**ASSIGNED TASK:** The required answer is every line of the data containing the word "Hantel".

**GIVEN DATA:**
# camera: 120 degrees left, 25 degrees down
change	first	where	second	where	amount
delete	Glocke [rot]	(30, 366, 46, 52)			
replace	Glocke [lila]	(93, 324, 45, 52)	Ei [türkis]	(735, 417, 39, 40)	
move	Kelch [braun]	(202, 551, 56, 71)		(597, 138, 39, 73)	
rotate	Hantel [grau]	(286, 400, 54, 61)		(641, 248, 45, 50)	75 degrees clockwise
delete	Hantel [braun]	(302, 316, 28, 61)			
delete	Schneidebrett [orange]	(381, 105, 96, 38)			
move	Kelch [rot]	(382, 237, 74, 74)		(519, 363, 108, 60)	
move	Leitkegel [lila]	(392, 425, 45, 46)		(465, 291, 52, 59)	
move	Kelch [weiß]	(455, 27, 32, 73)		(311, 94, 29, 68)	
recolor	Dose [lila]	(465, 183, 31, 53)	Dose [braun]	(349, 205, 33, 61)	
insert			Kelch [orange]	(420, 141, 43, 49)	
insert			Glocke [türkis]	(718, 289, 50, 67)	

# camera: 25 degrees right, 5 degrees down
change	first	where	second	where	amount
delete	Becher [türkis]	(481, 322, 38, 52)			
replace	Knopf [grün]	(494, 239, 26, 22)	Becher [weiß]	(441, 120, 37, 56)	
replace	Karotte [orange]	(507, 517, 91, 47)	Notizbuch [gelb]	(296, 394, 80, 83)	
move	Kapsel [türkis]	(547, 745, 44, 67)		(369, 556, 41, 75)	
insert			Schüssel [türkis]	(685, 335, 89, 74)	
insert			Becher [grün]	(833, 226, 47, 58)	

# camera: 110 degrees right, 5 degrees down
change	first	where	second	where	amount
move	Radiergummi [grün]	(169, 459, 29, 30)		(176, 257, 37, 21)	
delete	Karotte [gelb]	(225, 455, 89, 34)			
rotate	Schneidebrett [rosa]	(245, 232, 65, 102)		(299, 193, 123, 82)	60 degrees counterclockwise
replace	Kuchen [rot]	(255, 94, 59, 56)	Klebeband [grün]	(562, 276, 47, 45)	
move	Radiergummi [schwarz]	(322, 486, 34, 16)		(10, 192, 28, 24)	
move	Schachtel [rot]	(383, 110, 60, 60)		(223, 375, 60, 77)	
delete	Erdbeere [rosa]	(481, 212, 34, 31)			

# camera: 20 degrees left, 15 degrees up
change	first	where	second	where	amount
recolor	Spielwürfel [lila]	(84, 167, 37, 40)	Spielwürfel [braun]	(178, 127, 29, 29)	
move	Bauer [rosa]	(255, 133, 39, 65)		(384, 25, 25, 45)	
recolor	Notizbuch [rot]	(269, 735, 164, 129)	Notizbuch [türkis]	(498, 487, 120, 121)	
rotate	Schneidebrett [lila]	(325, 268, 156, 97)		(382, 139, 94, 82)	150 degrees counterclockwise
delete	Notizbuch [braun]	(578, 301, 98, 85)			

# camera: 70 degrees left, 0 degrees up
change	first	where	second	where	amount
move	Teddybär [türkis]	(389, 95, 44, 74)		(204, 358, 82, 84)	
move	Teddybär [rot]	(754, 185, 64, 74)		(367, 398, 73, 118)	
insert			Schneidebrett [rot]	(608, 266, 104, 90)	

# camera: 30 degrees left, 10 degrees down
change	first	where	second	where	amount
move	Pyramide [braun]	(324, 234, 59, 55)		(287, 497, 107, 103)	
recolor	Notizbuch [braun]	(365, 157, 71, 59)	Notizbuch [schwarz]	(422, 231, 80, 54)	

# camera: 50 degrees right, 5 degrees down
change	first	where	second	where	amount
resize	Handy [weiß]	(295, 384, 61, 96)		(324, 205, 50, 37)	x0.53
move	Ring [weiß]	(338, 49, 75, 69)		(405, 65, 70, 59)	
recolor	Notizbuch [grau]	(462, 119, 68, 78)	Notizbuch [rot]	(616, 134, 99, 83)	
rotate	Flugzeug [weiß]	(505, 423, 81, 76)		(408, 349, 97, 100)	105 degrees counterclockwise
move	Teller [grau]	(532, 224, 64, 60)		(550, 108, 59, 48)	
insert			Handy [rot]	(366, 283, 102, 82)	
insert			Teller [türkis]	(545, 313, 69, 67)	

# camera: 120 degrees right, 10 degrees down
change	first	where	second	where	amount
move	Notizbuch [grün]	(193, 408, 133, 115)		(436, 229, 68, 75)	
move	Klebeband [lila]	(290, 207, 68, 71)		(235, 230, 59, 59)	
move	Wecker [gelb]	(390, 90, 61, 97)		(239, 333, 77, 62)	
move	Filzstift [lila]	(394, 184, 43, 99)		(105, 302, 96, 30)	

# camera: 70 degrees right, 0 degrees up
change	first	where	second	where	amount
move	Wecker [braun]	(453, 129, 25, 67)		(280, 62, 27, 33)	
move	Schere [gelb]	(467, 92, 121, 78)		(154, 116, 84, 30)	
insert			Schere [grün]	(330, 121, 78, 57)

**EXERCISE SOLUTION:**
rotate	Hantel [grau]	(286, 400, 54, 61)		(641, 248, 45, 50)	75 degrees clockwise
delete	Hantel [braun]	(302, 316, 28, 61)			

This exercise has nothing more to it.